> **TO DO**: Reproduce verbatim the portion of the records below that begins with the line containing "Question: Based on" and ends with the line containing "Answer: (B)", both lines included.

> **PROVIDED DATA**:
- - - - -

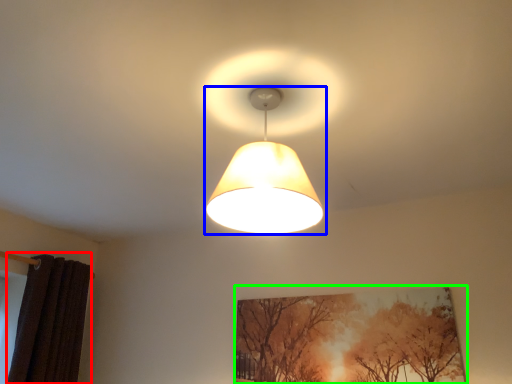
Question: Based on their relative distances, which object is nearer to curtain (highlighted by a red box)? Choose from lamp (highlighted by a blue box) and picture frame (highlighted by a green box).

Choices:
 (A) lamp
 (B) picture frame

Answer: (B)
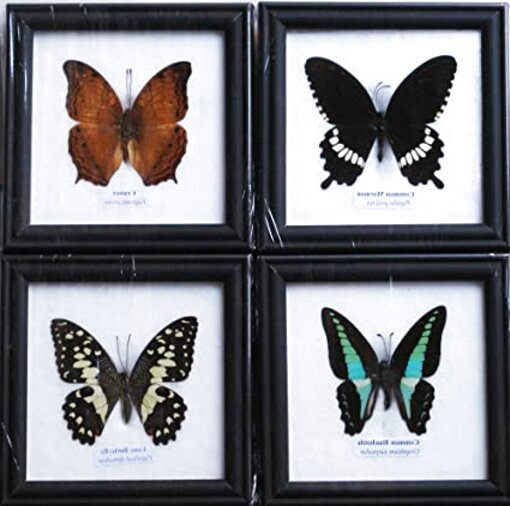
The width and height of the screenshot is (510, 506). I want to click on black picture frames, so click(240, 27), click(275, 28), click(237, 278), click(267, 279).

- - - - -

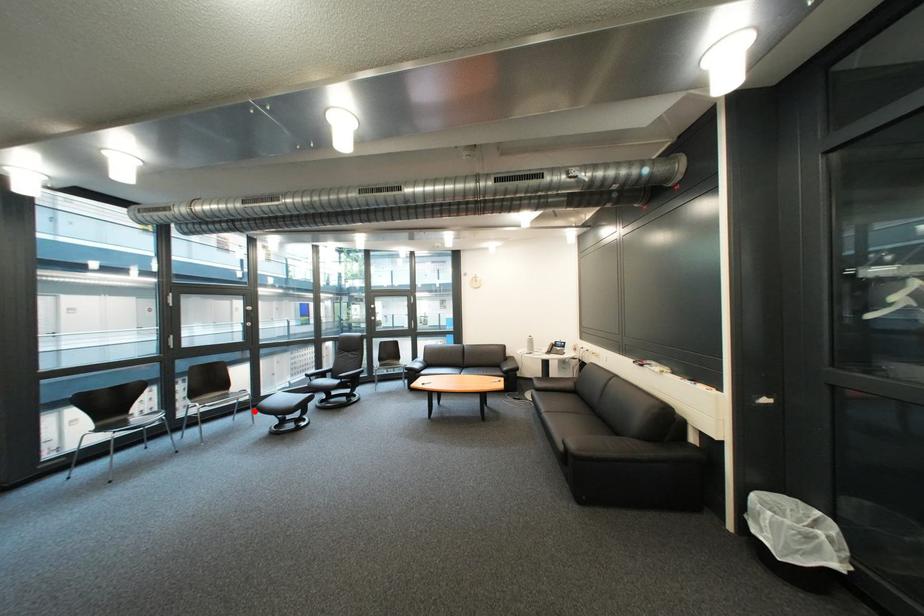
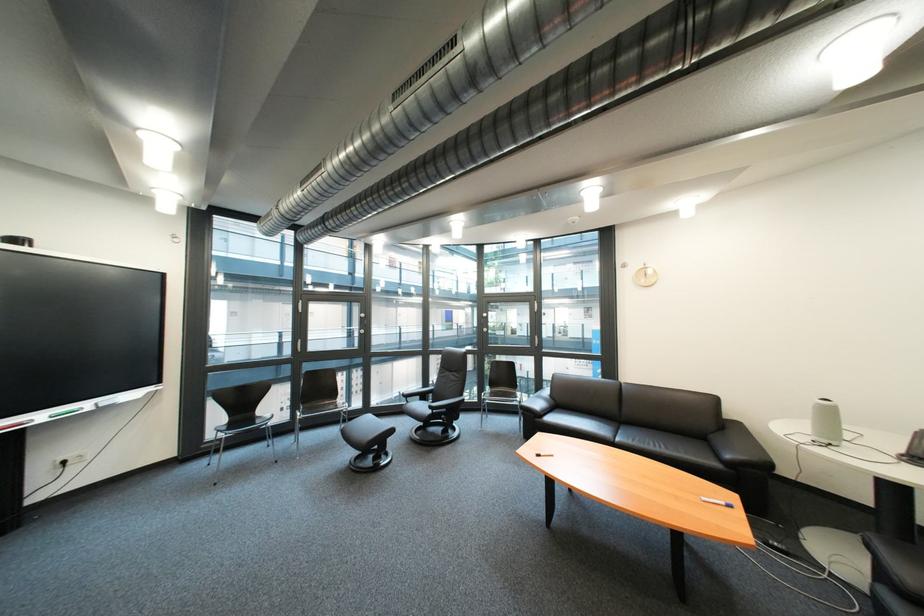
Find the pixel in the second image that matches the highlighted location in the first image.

- - - - -

> **EXERCISE ANSWER**:
Question: Based on their relative distances, which object is nearer to curtain (highlighted by a red box)? Choose from lamp (highlighted by a blue box) and picture frame (highlighted by a green box).

Choices:
 (A) lamp
 (B) picture frame

Answer: (B)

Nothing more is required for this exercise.